→ **Exercise prompt**: Transcribe every entry exactly; the images stay out.

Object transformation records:
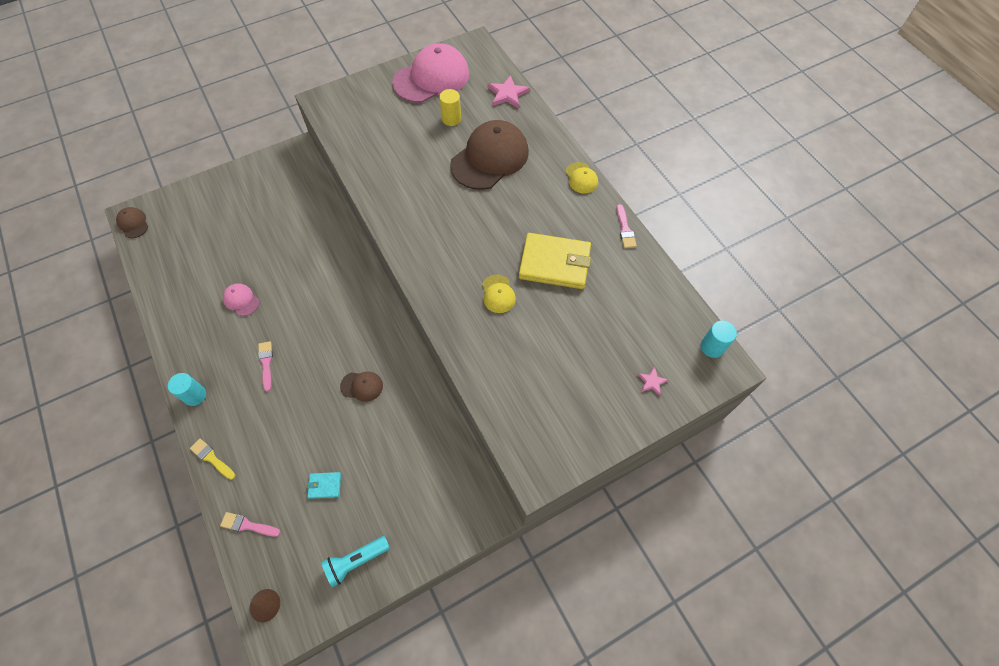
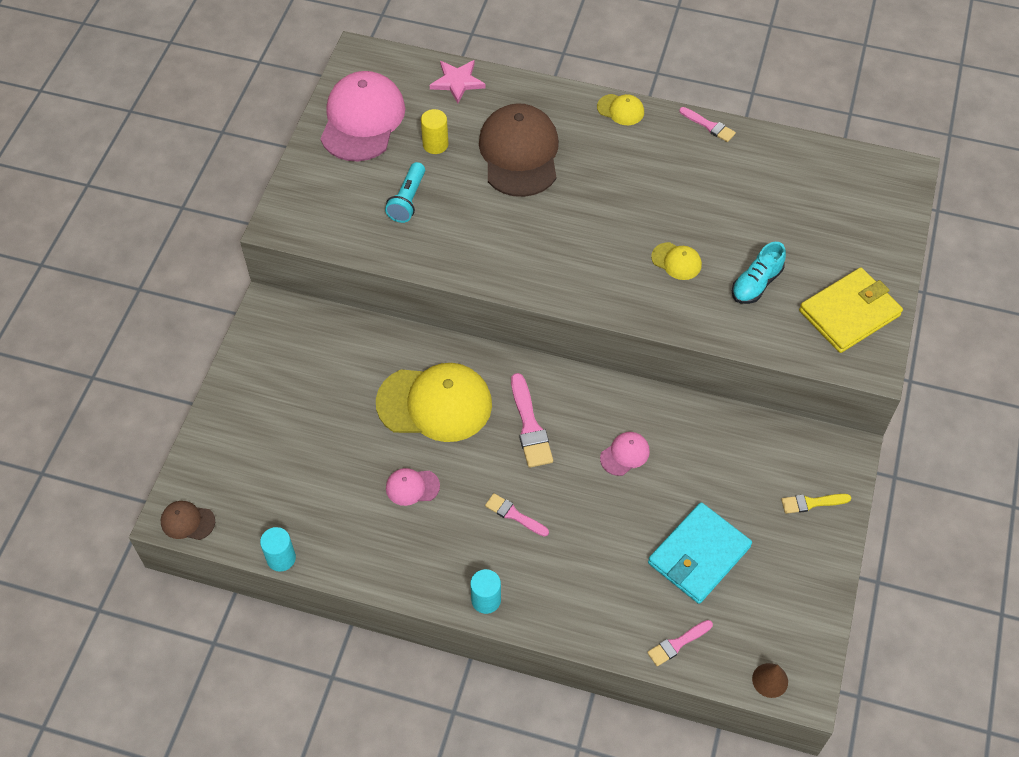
camera: 45 degrees left, 5 degrees down
(212, 458) = (575, 629): yellow brush -> yellow brush (812, 503)
(307, 267) = (435, 404): none -> yellow cap
(324, 485) = (698, 555): turquoise wallet -> turquoise wallet, size x2.27
(335, 322) = (529, 426): none -> pink brush
(356, 561) = (796, 581): turquoise flashlight -> turquoise flashlight (407, 200)
(362, 386) = (625, 454): brown cap -> pink cap
(529, 350) = (756, 284): none -> turquoise shoe
(555, 263) = (689, 199): yellow wallet -> yellow wallet (849, 313)
(652, 382) = (870, 229): pink star -> none
(712, 347) = (880, 166): turquoise cylinder -> turquoise cylinder (281, 558)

→ **Output for this exercise**:
camera: 45 degrees left, 5 degrees down
(212, 458) = (575, 629): yellow brush -> yellow brush (812, 503)
(307, 267) = (435, 404): none -> yellow cap
(324, 485) = (698, 555): turquoise wallet -> turquoise wallet, size x2.27
(335, 322) = (529, 426): none -> pink brush
(356, 561) = (796, 581): turquoise flashlight -> turquoise flashlight (407, 200)
(362, 386) = (625, 454): brown cap -> pink cap
(529, 350) = (756, 284): none -> turquoise shoe
(555, 263) = (689, 199): yellow wallet -> yellow wallet (849, 313)
(652, 382) = (870, 229): pink star -> none
(712, 347) = (880, 166): turquoise cylinder -> turquoise cylinder (281, 558)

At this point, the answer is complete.